Directions for this task
Go to the line holding "TFT3 pin RES: D5 -> D8" in the entries below and write out exactly every line down to and including the line holding "TFT3 pin SDI: A0 -> D2".
═════ Data shown
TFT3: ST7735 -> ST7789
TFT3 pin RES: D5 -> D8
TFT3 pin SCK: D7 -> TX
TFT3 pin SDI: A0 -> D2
══════════
═════ Data shown
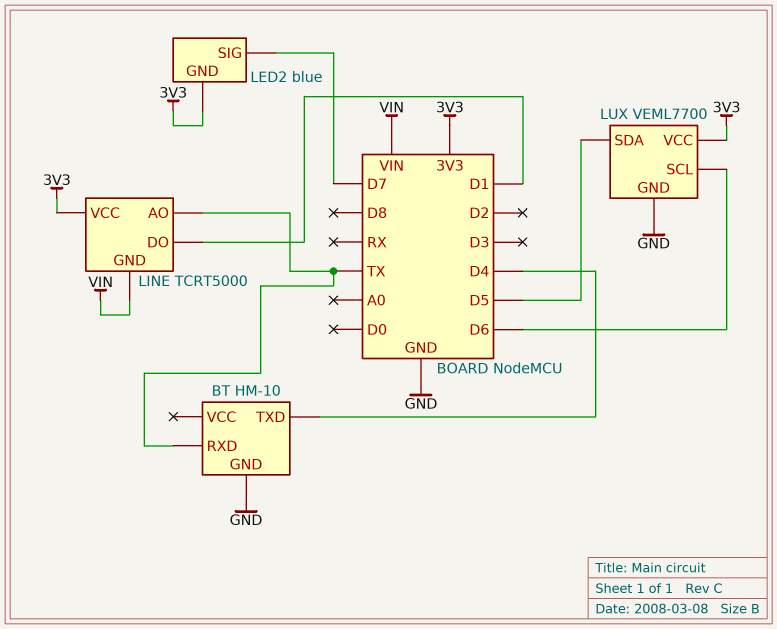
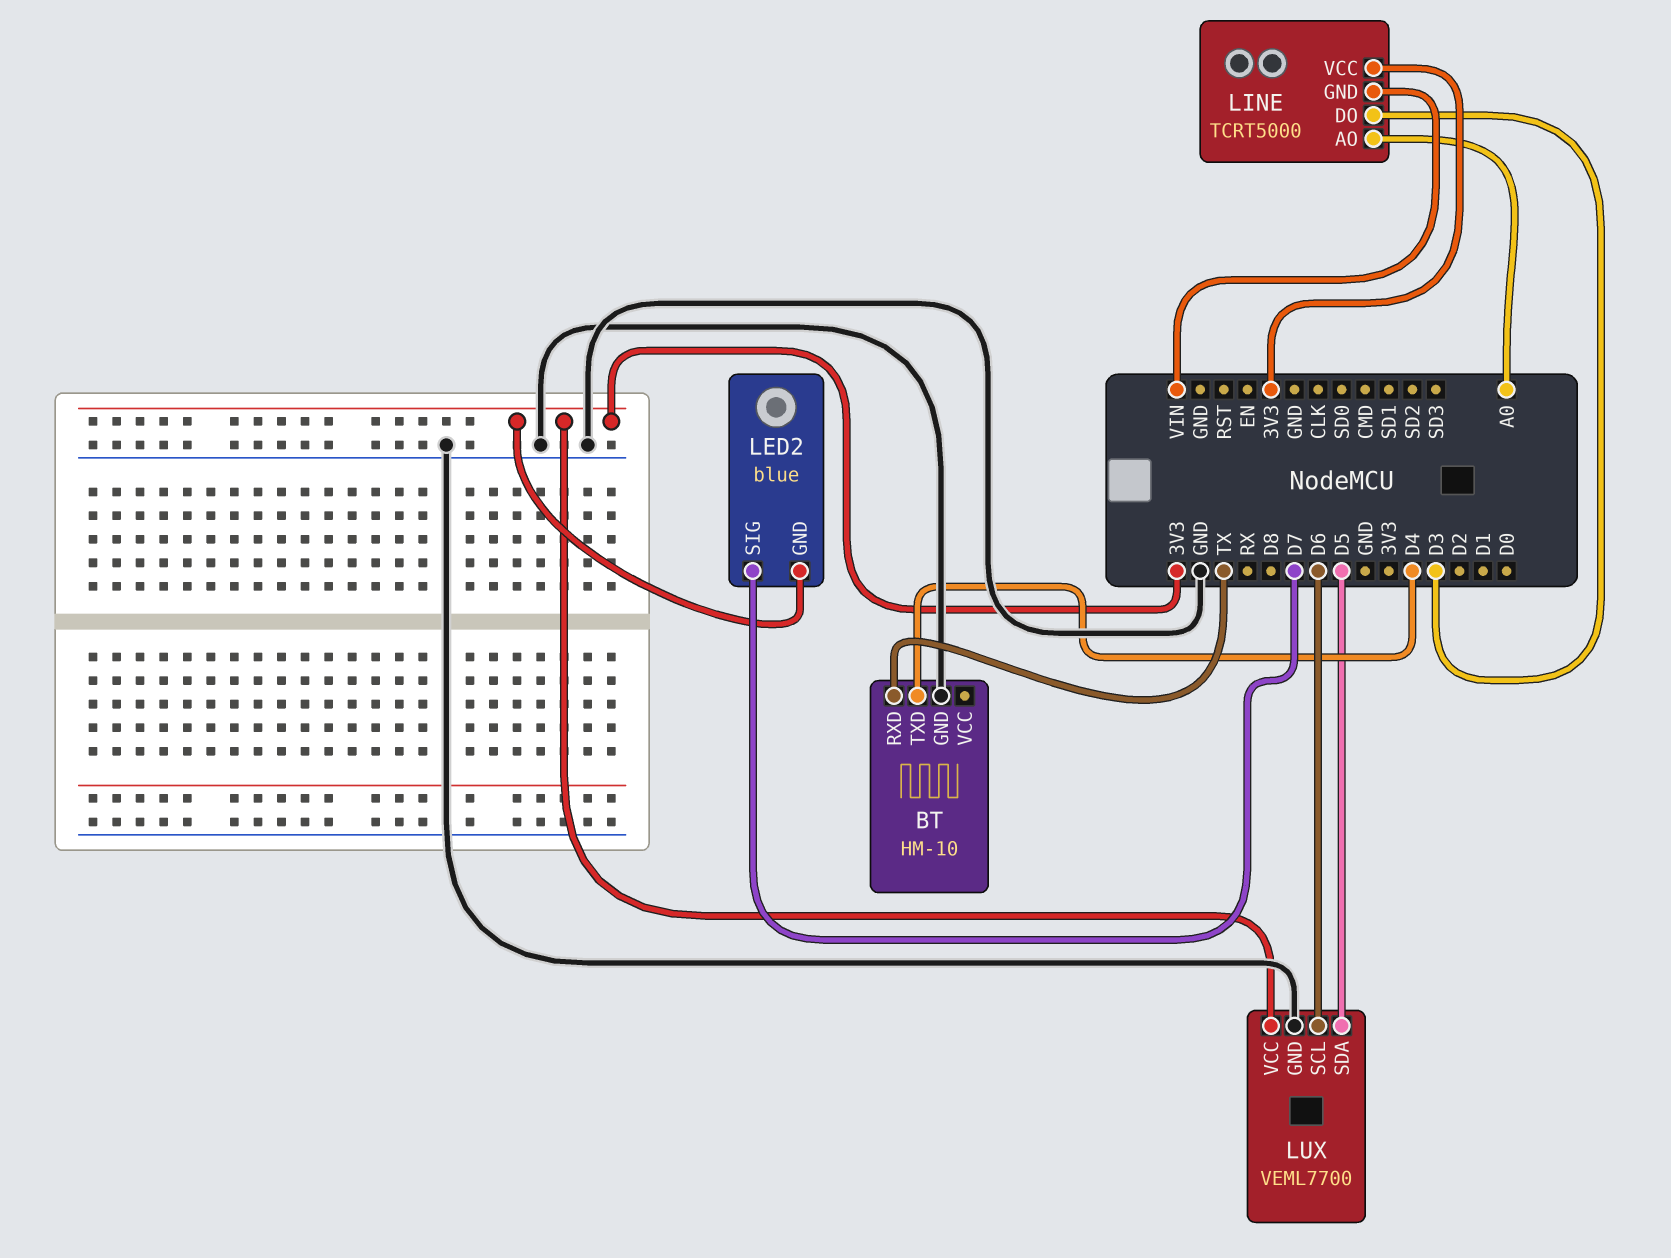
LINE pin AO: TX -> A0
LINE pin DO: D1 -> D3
══════════
Expected answer
TFT3 pin RES: D5 -> D8
TFT3 pin SCK: D7 -> TX
TFT3 pin SDI: A0 -> D2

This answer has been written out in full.